## What the task asks
Beginning with the line that holds "gray circle: (118, 426) -> (171, 428), moved", set down each line of the data below through the very last, exactly as given, and nothing beyond that.

** Opening Entries provided block **

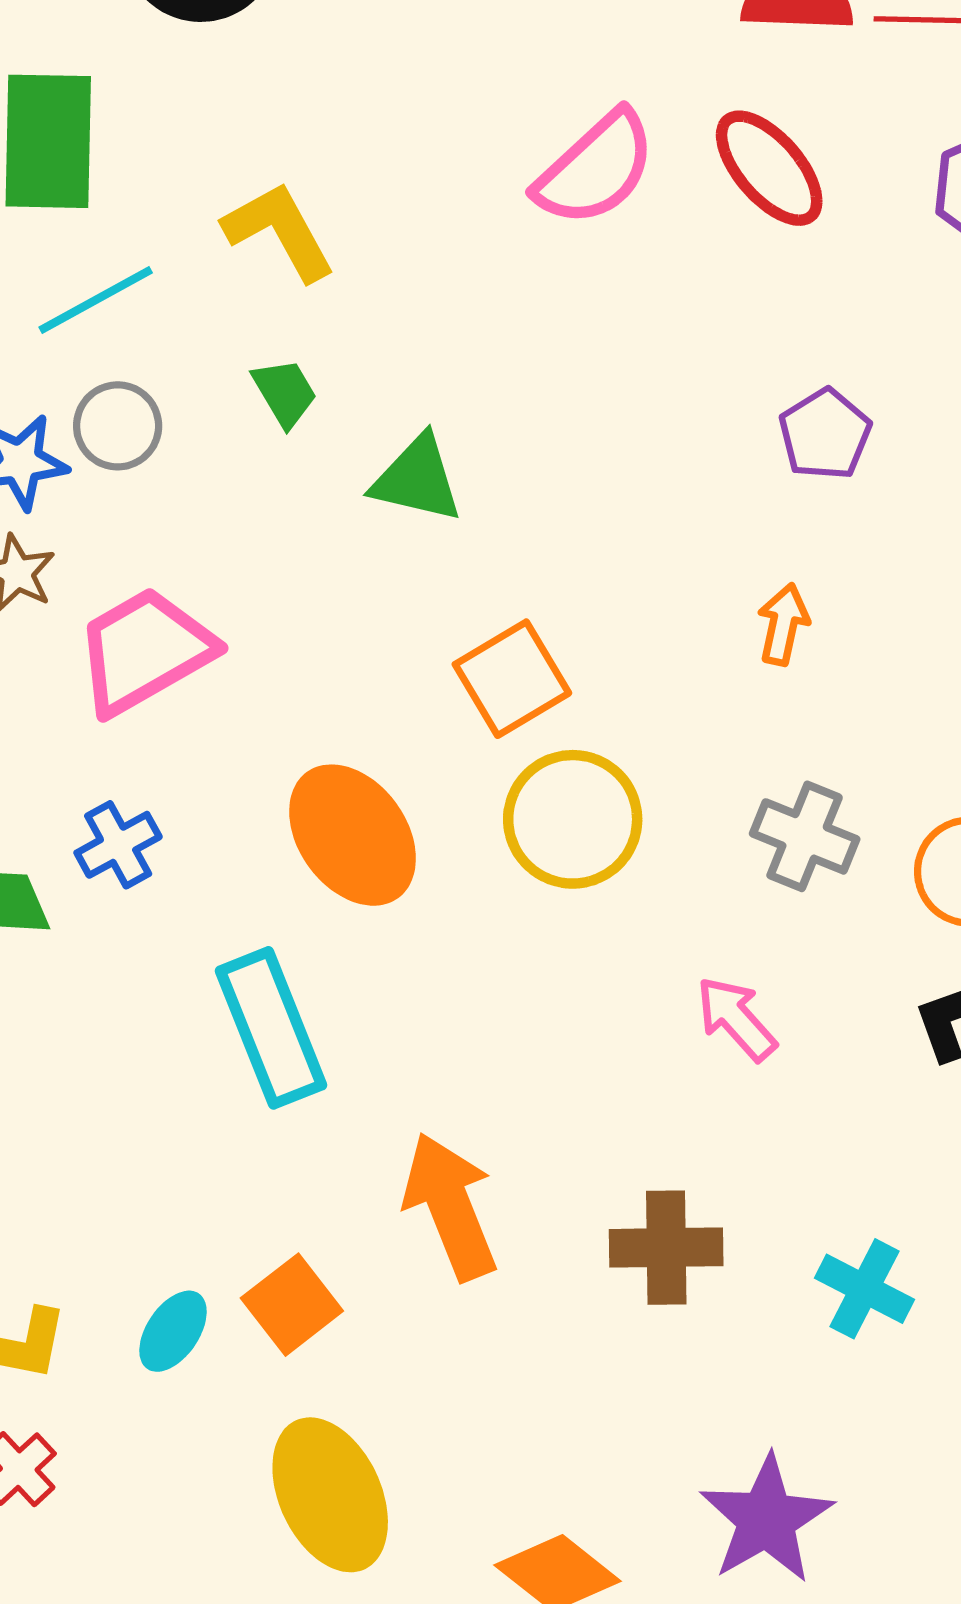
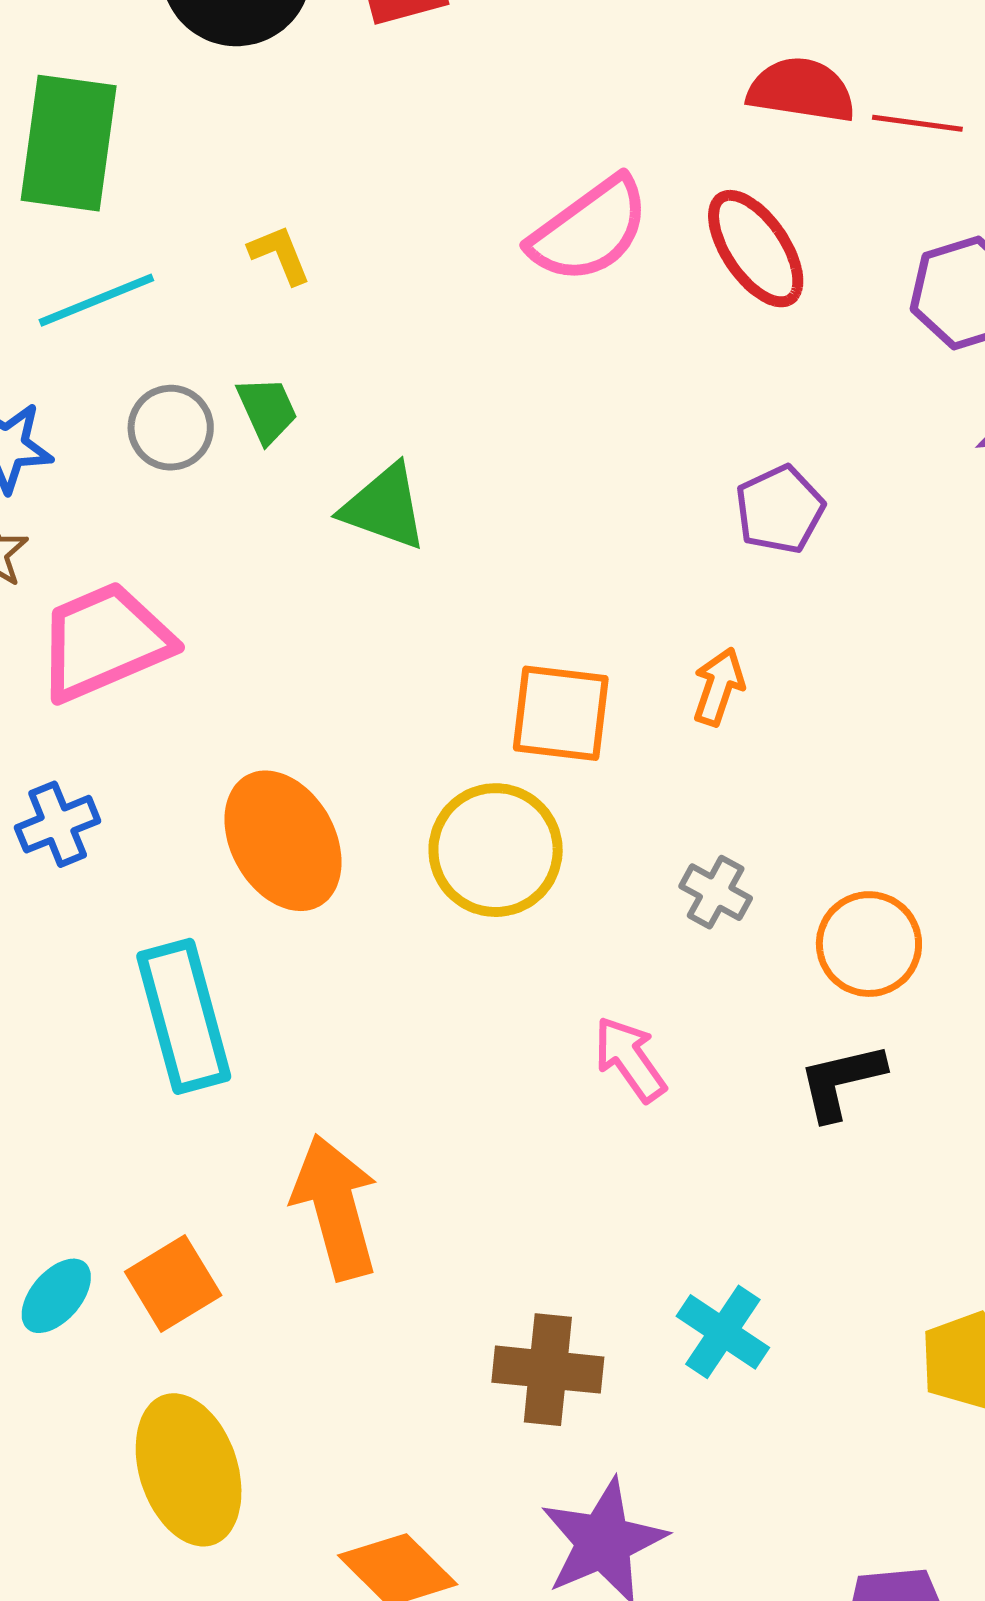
yellow L-shape: (279, 231) -> (280, 255), size x0.6
gray circle: (118, 426) -> (171, 428), moved
orange square: (512, 679) -> (561, 713), moved, turned 31
gray cross: (805, 836) -> (716, 892), size x0.7
brown cross: (666, 1248) -> (548, 1370), moved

** Closing Entries provided block **

## Expected output
gray circle: (118, 426) -> (171, 428), moved
orange square: (512, 679) -> (561, 713), moved, turned 31
gray cross: (805, 836) -> (716, 892), size x0.7
brown cross: (666, 1248) -> (548, 1370), moved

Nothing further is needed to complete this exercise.